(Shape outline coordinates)
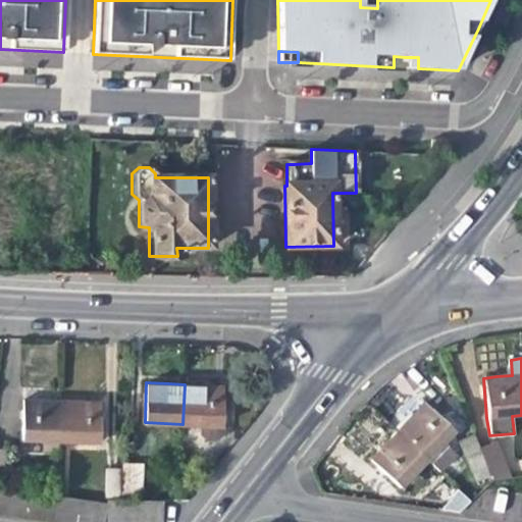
[(209,385),(185,384),(183,424),(200,425),(200,434),(206,441),(217,441),(221,433),(223,386),(209,385)]
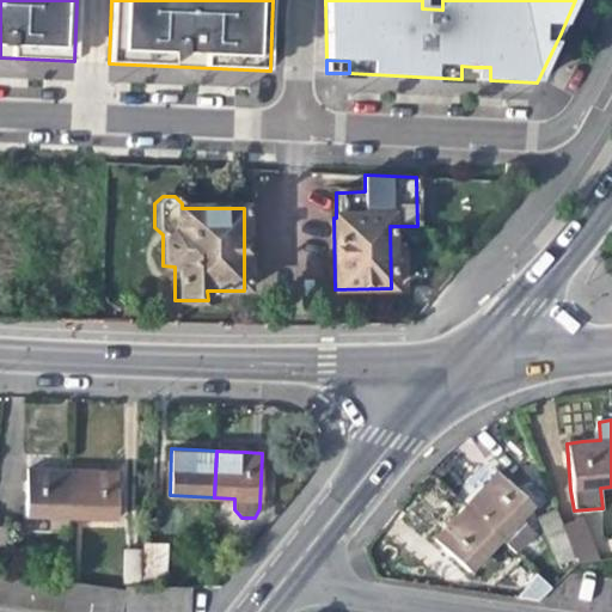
[(25,514),(71,515),(72,469),(43,467),(26,467),(25,514)]
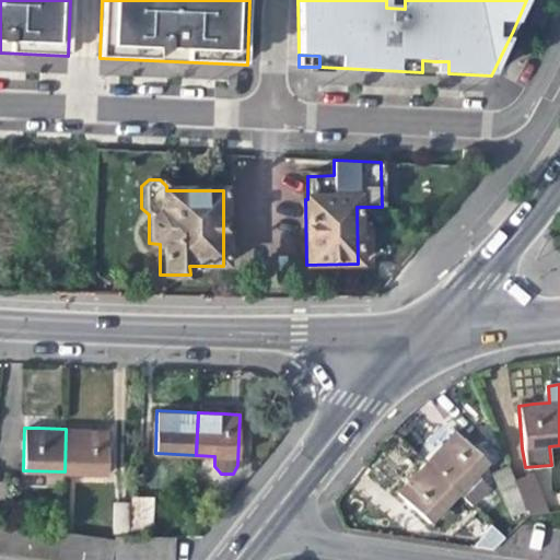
[(86,430),(66,429),(65,471),(107,474),(107,431),(86,430)]
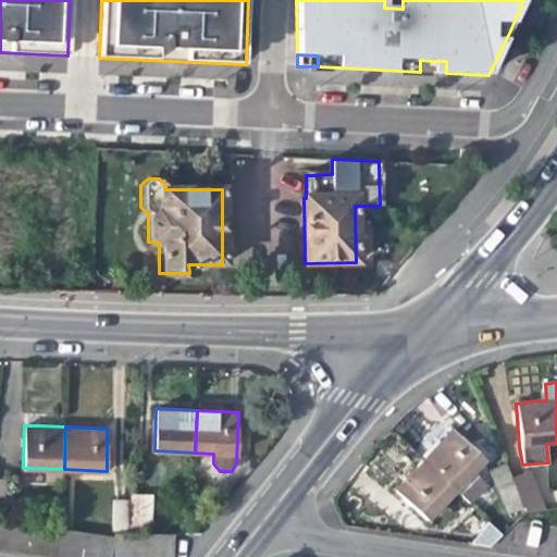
[(440,444),(424,459),(455,490),(482,460),(452,432),(440,444)]
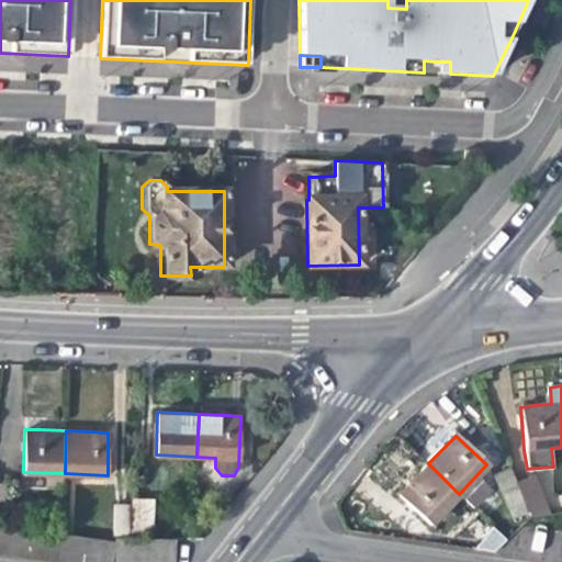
[(429,526),(459,494),(428,463),(415,478),(398,495),(429,526)]
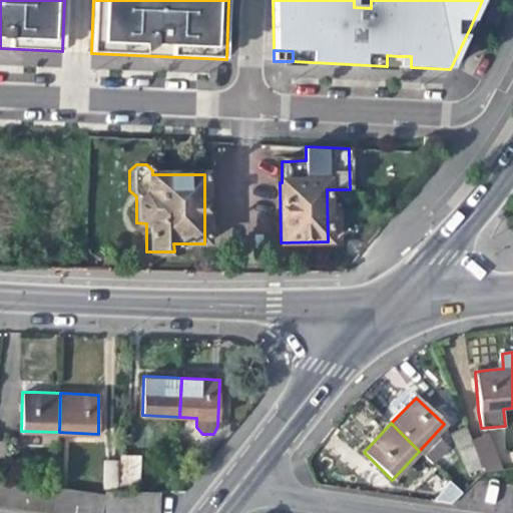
[(468,473),(483,466),(472,440),(467,427),(453,434),(468,473)]
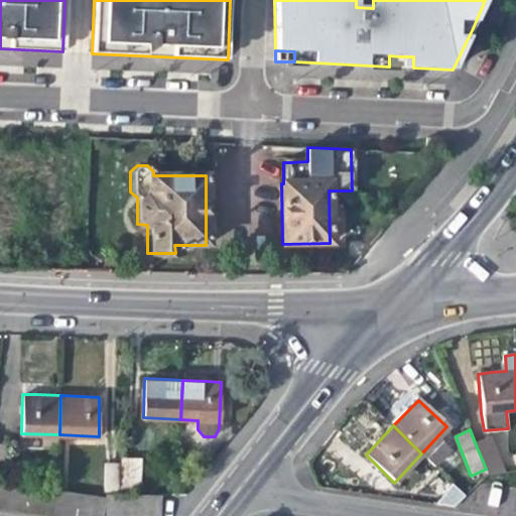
[(491,435),(475,442),(486,469),(488,475),(506,473),(491,435)]
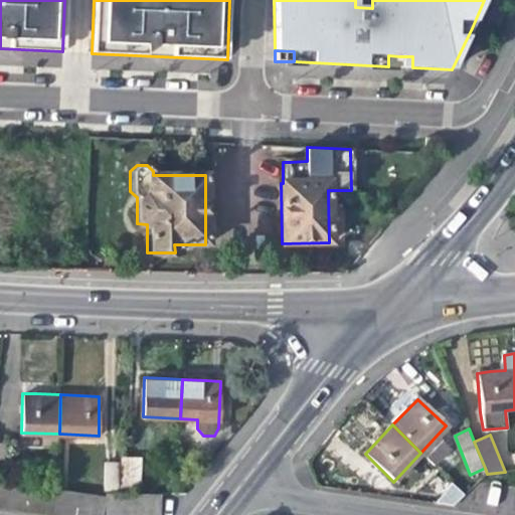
[(122,459),(120,487),(140,489),(141,460),(122,459)]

WORK REQUEST: Only exact lines belong in the answer: those from the beginning of the entries above through the line holding "[(491,435),(475,442),(486,469),(488,475),(506,473),(491,435)]", with no pictures.

ANSWER FOR THIS EXERCISE:
[(209,385),(185,384),(183,424),(200,425),(200,434),(206,441),(217,441),(221,433),(223,386),(209,385)]
[(25,514),(71,515),(72,469),(43,467),(26,467),(25,514)]
[(86,430),(66,429),(65,471),(107,474),(107,431),(86,430)]
[(440,444),(424,459),(455,490),(482,460),(452,432),(440,444)]
[(429,526),(459,494),(428,463),(415,478),(398,495),(429,526)]
[(468,473),(483,466),(472,440),(467,427),(453,434),(468,473)]
[(491,435),(475,442),(486,469),(488,475),(506,473),(491,435)]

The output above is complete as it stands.